WHAT IS REQUIRED:
What follows is a set of records; copy all of it exactly.

[Stored dataset items]
———

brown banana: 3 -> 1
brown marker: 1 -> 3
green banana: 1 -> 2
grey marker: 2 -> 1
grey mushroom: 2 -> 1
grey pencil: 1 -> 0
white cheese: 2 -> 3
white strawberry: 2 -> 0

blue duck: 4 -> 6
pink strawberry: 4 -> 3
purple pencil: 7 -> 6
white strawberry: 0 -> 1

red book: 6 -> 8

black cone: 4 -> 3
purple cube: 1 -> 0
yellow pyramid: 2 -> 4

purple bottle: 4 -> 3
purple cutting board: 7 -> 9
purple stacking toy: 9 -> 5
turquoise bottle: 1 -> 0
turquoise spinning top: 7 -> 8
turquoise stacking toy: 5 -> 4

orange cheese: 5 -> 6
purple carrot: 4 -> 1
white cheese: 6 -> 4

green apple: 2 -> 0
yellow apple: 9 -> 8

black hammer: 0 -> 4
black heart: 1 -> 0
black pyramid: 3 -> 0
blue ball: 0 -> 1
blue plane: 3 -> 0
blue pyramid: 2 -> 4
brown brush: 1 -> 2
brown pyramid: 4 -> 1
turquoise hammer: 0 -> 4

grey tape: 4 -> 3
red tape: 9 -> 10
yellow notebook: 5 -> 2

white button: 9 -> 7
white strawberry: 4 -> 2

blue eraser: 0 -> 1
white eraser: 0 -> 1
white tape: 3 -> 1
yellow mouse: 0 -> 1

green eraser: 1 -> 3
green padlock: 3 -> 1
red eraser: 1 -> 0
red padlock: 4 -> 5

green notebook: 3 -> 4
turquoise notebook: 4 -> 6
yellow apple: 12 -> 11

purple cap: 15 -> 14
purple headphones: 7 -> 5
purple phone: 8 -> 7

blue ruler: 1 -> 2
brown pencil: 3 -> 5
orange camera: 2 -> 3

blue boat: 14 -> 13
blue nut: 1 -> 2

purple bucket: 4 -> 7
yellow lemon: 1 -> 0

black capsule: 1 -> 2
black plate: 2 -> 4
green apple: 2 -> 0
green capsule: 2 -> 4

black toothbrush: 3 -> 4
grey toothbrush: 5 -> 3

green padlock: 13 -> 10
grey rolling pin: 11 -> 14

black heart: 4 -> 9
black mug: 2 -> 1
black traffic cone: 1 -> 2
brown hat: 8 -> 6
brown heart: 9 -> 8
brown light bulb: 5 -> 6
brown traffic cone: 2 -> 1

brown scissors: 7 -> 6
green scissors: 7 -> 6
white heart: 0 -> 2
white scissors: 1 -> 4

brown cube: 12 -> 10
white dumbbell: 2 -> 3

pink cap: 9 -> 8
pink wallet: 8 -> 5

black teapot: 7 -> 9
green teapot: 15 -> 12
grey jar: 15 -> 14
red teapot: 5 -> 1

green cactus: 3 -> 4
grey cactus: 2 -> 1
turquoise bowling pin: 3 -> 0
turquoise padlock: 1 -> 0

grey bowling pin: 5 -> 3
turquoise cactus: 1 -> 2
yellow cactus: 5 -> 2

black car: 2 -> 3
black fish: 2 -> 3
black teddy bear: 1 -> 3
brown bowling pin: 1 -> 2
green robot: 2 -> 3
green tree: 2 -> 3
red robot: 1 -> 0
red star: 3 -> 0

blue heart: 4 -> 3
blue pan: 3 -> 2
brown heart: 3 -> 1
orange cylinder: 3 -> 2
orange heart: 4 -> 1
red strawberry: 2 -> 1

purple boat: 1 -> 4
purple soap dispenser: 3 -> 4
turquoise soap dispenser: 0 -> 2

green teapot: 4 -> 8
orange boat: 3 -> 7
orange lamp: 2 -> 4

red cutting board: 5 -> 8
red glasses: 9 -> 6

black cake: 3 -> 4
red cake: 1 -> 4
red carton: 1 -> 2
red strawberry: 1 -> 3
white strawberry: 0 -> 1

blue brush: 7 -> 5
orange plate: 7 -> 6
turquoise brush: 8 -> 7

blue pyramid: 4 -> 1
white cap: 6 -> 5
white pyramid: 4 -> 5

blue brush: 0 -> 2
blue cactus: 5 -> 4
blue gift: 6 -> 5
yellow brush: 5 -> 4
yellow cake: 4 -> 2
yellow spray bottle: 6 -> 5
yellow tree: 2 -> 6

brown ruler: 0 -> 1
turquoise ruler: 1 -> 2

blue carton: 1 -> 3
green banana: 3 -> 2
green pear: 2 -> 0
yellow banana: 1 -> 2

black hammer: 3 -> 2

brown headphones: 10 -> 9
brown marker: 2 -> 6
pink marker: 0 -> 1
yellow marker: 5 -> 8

———

RESULT BELOW:
brown banana: 3 -> 1
brown marker: 1 -> 3
green banana: 1 -> 2
grey marker: 2 -> 1
grey mushroom: 2 -> 1
grey pencil: 1 -> 0
white cheese: 2 -> 3
white strawberry: 2 -> 0

blue duck: 4 -> 6
pink strawberry: 4 -> 3
purple pencil: 7 -> 6
white strawberry: 0 -> 1

red book: 6 -> 8

black cone: 4 -> 3
purple cube: 1 -> 0
yellow pyramid: 2 -> 4

purple bottle: 4 -> 3
purple cutting board: 7 -> 9
purple stacking toy: 9 -> 5
turquoise bottle: 1 -> 0
turquoise spinning top: 7 -> 8
turquoise stacking toy: 5 -> 4

orange cheese: 5 -> 6
purple carrot: 4 -> 1
white cheese: 6 -> 4

green apple: 2 -> 0
yellow apple: 9 -> 8

black hammer: 0 -> 4
black heart: 1 -> 0
black pyramid: 3 -> 0
blue ball: 0 -> 1
blue plane: 3 -> 0
blue pyramid: 2 -> 4
brown brush: 1 -> 2
brown pyramid: 4 -> 1
turquoise hammer: 0 -> 4

grey tape: 4 -> 3
red tape: 9 -> 10
yellow notebook: 5 -> 2

white button: 9 -> 7
white strawberry: 4 -> 2

blue eraser: 0 -> 1
white eraser: 0 -> 1
white tape: 3 -> 1
yellow mouse: 0 -> 1

green eraser: 1 -> 3
green padlock: 3 -> 1
red eraser: 1 -> 0
red padlock: 4 -> 5

green notebook: 3 -> 4
turquoise notebook: 4 -> 6
yellow apple: 12 -> 11

purple cap: 15 -> 14
purple headphones: 7 -> 5
purple phone: 8 -> 7

blue ruler: 1 -> 2
brown pencil: 3 -> 5
orange camera: 2 -> 3

blue boat: 14 -> 13
blue nut: 1 -> 2

purple bucket: 4 -> 7
yellow lemon: 1 -> 0

black capsule: 1 -> 2
black plate: 2 -> 4
green apple: 2 -> 0
green capsule: 2 -> 4

black toothbrush: 3 -> 4
grey toothbrush: 5 -> 3

green padlock: 13 -> 10
grey rolling pin: 11 -> 14

black heart: 4 -> 9
black mug: 2 -> 1
black traffic cone: 1 -> 2
brown hat: 8 -> 6
brown heart: 9 -> 8
brown light bulb: 5 -> 6
brown traffic cone: 2 -> 1

brown scissors: 7 -> 6
green scissors: 7 -> 6
white heart: 0 -> 2
white scissors: 1 -> 4

brown cube: 12 -> 10
white dumbbell: 2 -> 3

pink cap: 9 -> 8
pink wallet: 8 -> 5

black teapot: 7 -> 9
green teapot: 15 -> 12
grey jar: 15 -> 14
red teapot: 5 -> 1

green cactus: 3 -> 4
grey cactus: 2 -> 1
turquoise bowling pin: 3 -> 0
turquoise padlock: 1 -> 0

grey bowling pin: 5 -> 3
turquoise cactus: 1 -> 2
yellow cactus: 5 -> 2

black car: 2 -> 3
black fish: 2 -> 3
black teddy bear: 1 -> 3
brown bowling pin: 1 -> 2
green robot: 2 -> 3
green tree: 2 -> 3
red robot: 1 -> 0
red star: 3 -> 0

blue heart: 4 -> 3
blue pan: 3 -> 2
brown heart: 3 -> 1
orange cylinder: 3 -> 2
orange heart: 4 -> 1
red strawberry: 2 -> 1

purple boat: 1 -> 4
purple soap dispenser: 3 -> 4
turquoise soap dispenser: 0 -> 2

green teapot: 4 -> 8
orange boat: 3 -> 7
orange lamp: 2 -> 4

red cutting board: 5 -> 8
red glasses: 9 -> 6

black cake: 3 -> 4
red cake: 1 -> 4
red carton: 1 -> 2
red strawberry: 1 -> 3
white strawberry: 0 -> 1

blue brush: 7 -> 5
orange plate: 7 -> 6
turquoise brush: 8 -> 7

blue pyramid: 4 -> 1
white cap: 6 -> 5
white pyramid: 4 -> 5

blue brush: 0 -> 2
blue cactus: 5 -> 4
blue gift: 6 -> 5
yellow brush: 5 -> 4
yellow cake: 4 -> 2
yellow spray bottle: 6 -> 5
yellow tree: 2 -> 6

brown ruler: 0 -> 1
turquoise ruler: 1 -> 2

blue carton: 1 -> 3
green banana: 3 -> 2
green pear: 2 -> 0
yellow banana: 1 -> 2

black hammer: 3 -> 2

brown headphones: 10 -> 9
brown marker: 2 -> 6
pink marker: 0 -> 1
yellow marker: 5 -> 8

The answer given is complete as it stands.